▶ [DATA EXTRACTS]

Content starts

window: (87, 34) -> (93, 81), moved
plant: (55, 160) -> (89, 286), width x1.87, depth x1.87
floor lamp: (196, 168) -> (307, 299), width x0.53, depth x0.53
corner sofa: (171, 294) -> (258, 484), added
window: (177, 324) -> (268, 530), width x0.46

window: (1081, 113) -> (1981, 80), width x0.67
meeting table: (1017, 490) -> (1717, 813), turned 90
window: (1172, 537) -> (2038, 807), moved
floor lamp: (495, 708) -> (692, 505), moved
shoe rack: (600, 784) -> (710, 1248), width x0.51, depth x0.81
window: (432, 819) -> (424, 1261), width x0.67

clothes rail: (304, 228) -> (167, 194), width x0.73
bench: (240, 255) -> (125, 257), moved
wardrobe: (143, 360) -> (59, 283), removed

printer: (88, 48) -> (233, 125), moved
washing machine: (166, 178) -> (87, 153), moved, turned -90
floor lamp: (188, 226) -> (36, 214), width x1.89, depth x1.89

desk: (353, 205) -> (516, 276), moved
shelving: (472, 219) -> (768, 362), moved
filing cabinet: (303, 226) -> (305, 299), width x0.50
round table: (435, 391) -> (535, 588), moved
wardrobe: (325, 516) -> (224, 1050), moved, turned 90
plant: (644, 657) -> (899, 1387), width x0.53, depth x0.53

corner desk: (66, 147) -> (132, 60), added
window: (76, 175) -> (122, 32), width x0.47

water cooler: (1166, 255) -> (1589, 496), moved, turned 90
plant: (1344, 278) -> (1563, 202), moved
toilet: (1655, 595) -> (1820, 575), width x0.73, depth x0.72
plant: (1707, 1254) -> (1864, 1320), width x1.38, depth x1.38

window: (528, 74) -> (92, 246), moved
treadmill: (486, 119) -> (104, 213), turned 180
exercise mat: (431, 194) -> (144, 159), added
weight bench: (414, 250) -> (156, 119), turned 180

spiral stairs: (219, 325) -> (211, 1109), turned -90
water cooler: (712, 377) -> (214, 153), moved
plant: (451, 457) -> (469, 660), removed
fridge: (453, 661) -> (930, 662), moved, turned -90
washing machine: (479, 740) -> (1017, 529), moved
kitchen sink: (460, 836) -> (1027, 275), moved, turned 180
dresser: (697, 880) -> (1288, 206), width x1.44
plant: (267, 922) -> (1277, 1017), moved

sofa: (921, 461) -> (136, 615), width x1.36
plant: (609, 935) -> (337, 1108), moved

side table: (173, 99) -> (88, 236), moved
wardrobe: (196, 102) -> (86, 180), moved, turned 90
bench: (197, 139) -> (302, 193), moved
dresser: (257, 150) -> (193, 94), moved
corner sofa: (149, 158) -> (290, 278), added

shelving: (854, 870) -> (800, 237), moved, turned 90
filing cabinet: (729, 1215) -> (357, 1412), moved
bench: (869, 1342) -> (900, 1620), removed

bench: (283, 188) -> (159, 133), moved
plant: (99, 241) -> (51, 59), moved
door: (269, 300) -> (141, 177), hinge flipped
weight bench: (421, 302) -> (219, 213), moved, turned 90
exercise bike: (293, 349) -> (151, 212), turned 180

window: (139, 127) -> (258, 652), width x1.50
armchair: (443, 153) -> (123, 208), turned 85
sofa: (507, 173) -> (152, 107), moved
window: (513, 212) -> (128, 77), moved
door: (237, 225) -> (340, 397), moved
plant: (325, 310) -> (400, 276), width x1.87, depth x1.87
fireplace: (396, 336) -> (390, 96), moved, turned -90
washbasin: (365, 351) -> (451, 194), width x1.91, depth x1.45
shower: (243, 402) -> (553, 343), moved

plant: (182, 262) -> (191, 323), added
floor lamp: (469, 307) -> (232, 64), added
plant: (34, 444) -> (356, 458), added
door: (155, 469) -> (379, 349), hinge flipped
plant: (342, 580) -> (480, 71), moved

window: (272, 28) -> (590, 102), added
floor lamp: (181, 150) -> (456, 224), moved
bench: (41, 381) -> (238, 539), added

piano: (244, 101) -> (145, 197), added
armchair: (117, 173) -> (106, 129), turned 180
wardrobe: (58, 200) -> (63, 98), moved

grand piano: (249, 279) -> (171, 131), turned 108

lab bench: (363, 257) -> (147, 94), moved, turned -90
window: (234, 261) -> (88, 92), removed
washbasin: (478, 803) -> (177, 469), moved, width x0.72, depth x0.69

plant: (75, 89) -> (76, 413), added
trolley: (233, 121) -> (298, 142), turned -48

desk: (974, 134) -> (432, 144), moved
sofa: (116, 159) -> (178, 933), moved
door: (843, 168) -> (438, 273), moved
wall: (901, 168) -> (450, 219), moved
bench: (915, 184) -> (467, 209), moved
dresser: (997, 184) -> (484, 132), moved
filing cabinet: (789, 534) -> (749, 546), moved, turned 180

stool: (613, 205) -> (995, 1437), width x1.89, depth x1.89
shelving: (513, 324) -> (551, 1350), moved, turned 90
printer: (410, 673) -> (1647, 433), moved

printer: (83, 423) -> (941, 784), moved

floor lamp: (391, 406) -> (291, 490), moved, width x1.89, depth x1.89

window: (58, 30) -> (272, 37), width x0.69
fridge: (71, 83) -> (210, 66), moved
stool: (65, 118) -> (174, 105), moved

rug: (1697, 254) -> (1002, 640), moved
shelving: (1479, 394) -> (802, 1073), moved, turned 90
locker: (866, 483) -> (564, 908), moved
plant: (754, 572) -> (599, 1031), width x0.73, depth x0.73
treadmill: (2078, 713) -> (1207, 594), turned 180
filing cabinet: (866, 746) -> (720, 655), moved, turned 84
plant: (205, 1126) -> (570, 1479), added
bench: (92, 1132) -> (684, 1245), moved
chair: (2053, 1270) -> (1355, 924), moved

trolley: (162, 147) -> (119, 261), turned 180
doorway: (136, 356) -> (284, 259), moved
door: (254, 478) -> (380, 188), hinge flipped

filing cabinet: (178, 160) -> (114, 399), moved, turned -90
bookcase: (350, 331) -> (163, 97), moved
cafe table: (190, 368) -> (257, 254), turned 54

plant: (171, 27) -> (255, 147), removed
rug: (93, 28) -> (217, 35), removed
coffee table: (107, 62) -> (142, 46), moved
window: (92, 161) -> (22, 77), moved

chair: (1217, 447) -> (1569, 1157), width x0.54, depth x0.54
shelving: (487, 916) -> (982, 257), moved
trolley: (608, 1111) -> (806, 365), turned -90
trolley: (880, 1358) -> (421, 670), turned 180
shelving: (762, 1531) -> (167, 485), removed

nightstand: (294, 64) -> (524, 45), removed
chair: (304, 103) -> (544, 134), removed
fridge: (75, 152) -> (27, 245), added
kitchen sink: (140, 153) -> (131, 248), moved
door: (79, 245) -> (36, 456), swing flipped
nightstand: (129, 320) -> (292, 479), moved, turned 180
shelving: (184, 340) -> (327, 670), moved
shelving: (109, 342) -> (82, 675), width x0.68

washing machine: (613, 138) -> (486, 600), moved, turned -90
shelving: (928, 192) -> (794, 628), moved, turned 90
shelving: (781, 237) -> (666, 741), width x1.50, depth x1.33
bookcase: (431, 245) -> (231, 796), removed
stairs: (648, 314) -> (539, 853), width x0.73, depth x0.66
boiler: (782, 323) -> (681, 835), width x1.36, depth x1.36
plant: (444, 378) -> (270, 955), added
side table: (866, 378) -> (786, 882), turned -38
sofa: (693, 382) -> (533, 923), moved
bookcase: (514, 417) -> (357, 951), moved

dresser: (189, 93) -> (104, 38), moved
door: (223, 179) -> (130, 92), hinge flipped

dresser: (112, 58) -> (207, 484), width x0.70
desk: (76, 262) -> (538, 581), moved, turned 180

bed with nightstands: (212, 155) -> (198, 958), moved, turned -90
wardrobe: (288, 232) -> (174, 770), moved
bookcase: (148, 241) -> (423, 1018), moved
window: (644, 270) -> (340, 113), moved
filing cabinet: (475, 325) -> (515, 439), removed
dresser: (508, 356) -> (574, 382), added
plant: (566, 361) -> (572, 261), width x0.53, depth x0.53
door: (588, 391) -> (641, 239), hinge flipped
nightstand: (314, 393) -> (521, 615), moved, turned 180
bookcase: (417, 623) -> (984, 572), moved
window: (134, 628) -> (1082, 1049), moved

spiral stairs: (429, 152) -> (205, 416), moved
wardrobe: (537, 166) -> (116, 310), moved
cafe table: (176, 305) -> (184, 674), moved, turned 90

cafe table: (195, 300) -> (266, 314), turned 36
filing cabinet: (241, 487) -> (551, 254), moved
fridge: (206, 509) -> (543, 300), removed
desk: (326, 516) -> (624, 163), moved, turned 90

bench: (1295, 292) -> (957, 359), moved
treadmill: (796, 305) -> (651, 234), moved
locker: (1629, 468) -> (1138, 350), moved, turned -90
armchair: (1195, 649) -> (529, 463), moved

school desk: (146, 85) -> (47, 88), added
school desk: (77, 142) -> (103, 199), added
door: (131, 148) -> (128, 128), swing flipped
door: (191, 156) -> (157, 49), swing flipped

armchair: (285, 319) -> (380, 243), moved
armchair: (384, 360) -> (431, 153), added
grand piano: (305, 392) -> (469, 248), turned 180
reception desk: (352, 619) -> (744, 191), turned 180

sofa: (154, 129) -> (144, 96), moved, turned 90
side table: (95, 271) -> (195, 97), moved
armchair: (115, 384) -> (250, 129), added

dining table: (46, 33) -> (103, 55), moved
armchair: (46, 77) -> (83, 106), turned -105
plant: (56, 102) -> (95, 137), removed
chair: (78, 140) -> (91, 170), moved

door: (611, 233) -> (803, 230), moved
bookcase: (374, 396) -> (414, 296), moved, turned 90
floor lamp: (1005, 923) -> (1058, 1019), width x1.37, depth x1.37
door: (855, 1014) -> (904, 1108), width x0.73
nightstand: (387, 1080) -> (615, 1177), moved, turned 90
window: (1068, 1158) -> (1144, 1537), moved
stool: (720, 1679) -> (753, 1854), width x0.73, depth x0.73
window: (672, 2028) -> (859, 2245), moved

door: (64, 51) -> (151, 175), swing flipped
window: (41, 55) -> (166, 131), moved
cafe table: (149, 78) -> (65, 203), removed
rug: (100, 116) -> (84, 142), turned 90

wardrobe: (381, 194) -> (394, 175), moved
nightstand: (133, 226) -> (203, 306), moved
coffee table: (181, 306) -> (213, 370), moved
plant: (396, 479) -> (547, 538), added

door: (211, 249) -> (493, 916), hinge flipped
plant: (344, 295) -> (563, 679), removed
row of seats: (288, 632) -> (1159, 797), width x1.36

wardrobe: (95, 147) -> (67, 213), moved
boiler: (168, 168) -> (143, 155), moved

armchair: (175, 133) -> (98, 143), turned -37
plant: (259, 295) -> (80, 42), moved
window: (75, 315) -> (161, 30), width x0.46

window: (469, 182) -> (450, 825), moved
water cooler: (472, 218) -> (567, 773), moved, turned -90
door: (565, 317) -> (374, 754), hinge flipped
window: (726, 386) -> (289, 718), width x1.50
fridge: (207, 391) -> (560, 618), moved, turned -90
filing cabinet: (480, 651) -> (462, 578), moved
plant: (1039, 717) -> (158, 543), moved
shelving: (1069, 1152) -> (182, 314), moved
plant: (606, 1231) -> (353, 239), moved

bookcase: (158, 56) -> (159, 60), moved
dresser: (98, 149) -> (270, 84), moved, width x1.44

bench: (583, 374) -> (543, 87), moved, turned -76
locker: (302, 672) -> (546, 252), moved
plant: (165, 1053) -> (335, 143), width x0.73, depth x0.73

Content ends

▶ [EXERCISE] An exact repetition of the material above is required, from its first line through the line holding "clothes rail: (304, 228)", with nothing added.

▶ [EXERCISE OUTPUT]
window: (87, 34) -> (93, 81), moved
plant: (55, 160) -> (89, 286), width x1.87, depth x1.87
floor lamp: (196, 168) -> (307, 299), width x0.53, depth x0.53
corner sofa: (171, 294) -> (258, 484), added
window: (177, 324) -> (268, 530), width x0.46

window: (1081, 113) -> (1981, 80), width x0.67
meeting table: (1017, 490) -> (1717, 813), turned 90
window: (1172, 537) -> (2038, 807), moved
floor lamp: (495, 708) -> (692, 505), moved
shoe rack: (600, 784) -> (710, 1248), width x0.51, depth x0.81
window: (432, 819) -> (424, 1261), width x0.67

clothes rail: (304, 228) -> (167, 194), width x0.73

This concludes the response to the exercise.